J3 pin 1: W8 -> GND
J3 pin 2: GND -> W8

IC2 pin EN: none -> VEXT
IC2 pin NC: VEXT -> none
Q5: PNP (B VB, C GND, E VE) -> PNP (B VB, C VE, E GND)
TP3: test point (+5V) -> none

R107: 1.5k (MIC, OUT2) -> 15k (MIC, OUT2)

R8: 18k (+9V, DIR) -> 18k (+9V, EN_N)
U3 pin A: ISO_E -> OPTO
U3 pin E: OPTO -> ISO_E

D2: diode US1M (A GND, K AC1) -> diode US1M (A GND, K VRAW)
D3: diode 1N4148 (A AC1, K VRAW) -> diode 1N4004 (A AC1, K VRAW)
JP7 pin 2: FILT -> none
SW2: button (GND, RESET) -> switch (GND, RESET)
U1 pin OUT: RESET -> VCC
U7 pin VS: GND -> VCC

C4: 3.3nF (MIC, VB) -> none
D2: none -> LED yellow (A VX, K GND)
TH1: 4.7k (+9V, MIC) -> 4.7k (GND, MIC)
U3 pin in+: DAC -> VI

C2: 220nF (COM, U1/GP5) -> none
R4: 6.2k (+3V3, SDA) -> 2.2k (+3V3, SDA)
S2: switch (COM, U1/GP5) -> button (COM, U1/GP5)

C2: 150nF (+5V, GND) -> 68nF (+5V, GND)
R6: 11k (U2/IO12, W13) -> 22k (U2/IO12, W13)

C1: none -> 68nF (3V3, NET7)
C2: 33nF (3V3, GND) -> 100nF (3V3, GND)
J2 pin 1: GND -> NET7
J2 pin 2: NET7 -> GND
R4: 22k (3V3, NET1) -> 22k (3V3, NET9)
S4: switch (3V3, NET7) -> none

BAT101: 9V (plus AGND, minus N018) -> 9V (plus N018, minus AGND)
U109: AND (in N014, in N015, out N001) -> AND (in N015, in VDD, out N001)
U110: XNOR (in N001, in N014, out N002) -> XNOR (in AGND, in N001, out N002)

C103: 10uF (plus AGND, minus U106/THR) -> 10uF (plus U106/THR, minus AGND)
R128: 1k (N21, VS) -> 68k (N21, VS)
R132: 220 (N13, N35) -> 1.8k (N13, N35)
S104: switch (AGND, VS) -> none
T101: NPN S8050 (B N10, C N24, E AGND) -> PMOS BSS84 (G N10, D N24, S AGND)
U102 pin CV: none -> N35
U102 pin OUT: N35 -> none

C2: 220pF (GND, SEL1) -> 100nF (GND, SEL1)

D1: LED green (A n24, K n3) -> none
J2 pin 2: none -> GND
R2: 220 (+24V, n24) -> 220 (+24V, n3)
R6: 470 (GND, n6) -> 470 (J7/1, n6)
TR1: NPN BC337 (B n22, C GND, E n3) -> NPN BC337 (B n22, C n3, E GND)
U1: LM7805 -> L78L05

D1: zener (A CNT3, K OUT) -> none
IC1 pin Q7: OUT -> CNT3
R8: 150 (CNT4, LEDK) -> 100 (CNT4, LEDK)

------------------------------------

A complete, exact transcription of the data above is required.

### [OUTPUT FOR THIS EXERCISE]
J3 pin 1: W8 -> GND
J3 pin 2: GND -> W8

IC2 pin EN: none -> VEXT
IC2 pin NC: VEXT -> none
Q5: PNP (B VB, C GND, E VE) -> PNP (B VB, C VE, E GND)
TP3: test point (+5V) -> none

R107: 1.5k (MIC, OUT2) -> 15k (MIC, OUT2)

R8: 18k (+9V, DIR) -> 18k (+9V, EN_N)
U3 pin A: ISO_E -> OPTO
U3 pin E: OPTO -> ISO_E

D2: diode US1M (A GND, K AC1) -> diode US1M (A GND, K VRAW)
D3: diode 1N4148 (A AC1, K VRAW) -> diode 1N4004 (A AC1, K VRAW)
JP7 pin 2: FILT -> none
SW2: button (GND, RESET) -> switch (GND, RESET)
U1 pin OUT: RESET -> VCC
U7 pin VS: GND -> VCC

C4: 3.3nF (MIC, VB) -> none
D2: none -> LED yellow (A VX, K GND)
TH1: 4.7k (+9V, MIC) -> 4.7k (GND, MIC)
U3 pin in+: DAC -> VI

C2: 220nF (COM, U1/GP5) -> none
R4: 6.2k (+3V3, SDA) -> 2.2k (+3V3, SDA)
S2: switch (COM, U1/GP5) -> button (COM, U1/GP5)

C2: 150nF (+5V, GND) -> 68nF (+5V, GND)
R6: 11k (U2/IO12, W13) -> 22k (U2/IO12, W13)

C1: none -> 68nF (3V3, NET7)
C2: 33nF (3V3, GND) -> 100nF (3V3, GND)
J2 pin 1: GND -> NET7
J2 pin 2: NET7 -> GND
R4: 22k (3V3, NET1) -> 22k (3V3, NET9)
S4: switch (3V3, NET7) -> none

BAT101: 9V (plus AGND, minus N018) -> 9V (plus N018, minus AGND)
U109: AND (in N014, in N015, out N001) -> AND (in N015, in VDD, out N001)
U110: XNOR (in N001, in N014, out N002) -> XNOR (in AGND, in N001, out N002)

C103: 10uF (plus AGND, minus U106/THR) -> 10uF (plus U106/THR, minus AGND)
R128: 1k (N21, VS) -> 68k (N21, VS)
R132: 220 (N13, N35) -> 1.8k (N13, N35)
S104: switch (AGND, VS) -> none
T101: NPN S8050 (B N10, C N24, E AGND) -> PMOS BSS84 (G N10, D N24, S AGND)
U102 pin CV: none -> N35
U102 pin OUT: N35 -> none

C2: 220pF (GND, SEL1) -> 100nF (GND, SEL1)

D1: LED green (A n24, K n3) -> none
J2 pin 2: none -> GND
R2: 220 (+24V, n24) -> 220 (+24V, n3)
R6: 470 (GND, n6) -> 470 (J7/1, n6)
TR1: NPN BC337 (B n22, C GND, E n3) -> NPN BC337 (B n22, C n3, E GND)
U1: LM7805 -> L78L05

D1: zener (A CNT3, K OUT) -> none
IC1 pin Q7: OUT -> CNT3
R8: 150 (CNT4, LEDK) -> 100 (CNT4, LEDK)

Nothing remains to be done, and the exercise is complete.